▶ THE PROBLEM: Please retype the rows below word for word, beginning with the first row and stopping after the line that contains "gray line: moved 2 px left, 2 px up".

★ ★ ★ ★

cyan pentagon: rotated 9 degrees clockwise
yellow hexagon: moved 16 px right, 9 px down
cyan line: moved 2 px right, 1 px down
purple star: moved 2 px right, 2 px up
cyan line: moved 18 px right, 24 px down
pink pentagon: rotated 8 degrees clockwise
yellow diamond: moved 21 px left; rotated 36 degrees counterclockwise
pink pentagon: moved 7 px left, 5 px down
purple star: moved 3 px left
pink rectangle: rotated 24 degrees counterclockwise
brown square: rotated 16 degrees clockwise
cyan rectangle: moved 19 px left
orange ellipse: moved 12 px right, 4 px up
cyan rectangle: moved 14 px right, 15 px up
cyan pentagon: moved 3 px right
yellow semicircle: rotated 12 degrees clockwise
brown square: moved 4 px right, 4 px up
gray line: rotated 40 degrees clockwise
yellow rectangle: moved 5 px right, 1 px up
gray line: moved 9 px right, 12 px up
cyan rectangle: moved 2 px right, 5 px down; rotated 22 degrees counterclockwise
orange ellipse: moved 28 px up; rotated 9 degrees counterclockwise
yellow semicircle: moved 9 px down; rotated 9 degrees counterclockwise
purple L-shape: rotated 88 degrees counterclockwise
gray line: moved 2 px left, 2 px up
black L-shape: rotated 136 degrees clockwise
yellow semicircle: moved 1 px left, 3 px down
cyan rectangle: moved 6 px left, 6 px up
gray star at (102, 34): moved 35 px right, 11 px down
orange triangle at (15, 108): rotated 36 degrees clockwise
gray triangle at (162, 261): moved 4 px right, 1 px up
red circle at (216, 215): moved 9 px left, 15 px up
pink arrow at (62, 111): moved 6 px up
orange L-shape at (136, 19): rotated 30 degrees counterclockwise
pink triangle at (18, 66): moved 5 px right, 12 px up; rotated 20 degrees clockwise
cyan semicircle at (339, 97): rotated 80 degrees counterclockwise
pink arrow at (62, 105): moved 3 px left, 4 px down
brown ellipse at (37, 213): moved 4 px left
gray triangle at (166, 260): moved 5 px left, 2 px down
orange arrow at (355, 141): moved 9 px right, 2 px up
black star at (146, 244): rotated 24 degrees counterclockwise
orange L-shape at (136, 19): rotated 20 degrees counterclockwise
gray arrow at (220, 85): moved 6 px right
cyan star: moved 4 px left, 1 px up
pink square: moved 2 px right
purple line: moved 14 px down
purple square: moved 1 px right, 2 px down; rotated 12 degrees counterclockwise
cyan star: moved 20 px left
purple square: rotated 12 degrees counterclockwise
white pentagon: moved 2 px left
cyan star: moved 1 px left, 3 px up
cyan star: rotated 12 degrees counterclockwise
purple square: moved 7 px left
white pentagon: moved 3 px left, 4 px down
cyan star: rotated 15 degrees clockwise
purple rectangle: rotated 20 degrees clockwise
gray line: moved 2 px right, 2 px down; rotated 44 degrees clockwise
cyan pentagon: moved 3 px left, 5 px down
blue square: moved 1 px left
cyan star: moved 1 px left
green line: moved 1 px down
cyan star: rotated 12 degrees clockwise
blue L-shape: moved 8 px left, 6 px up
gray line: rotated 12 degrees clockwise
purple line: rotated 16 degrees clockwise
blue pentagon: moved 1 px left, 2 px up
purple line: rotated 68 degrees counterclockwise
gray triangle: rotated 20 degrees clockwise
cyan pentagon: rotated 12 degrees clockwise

★ ★ ★ ★

▶ ANSWER FOR THIS EXERCISE:
cyan pentagon: rotated 9 degrees clockwise
yellow hexagon: moved 16 px right, 9 px down
cyan line: moved 2 px right, 1 px down
purple star: moved 2 px right, 2 px up
cyan line: moved 18 px right, 24 px down
pink pentagon: rotated 8 degrees clockwise
yellow diamond: moved 21 px left; rotated 36 degrees counterclockwise
pink pentagon: moved 7 px left, 5 px down
purple star: moved 3 px left
pink rectangle: rotated 24 degrees counterclockwise
brown square: rotated 16 degrees clockwise
cyan rectangle: moved 19 px left
orange ellipse: moved 12 px right, 4 px up
cyan rectangle: moved 14 px right, 15 px up
cyan pentagon: moved 3 px right
yellow semicircle: rotated 12 degrees clockwise
brown square: moved 4 px right, 4 px up
gray line: rotated 40 degrees clockwise
yellow rectangle: moved 5 px right, 1 px up
gray line: moved 9 px right, 12 px up
cyan rectangle: moved 2 px right, 5 px down; rotated 22 degrees counterclockwise
orange ellipse: moved 28 px up; rotated 9 degrees counterclockwise
yellow semicircle: moved 9 px down; rotated 9 degrees counterclockwise
purple L-shape: rotated 88 degrees counterclockwise
gray line: moved 2 px left, 2 px up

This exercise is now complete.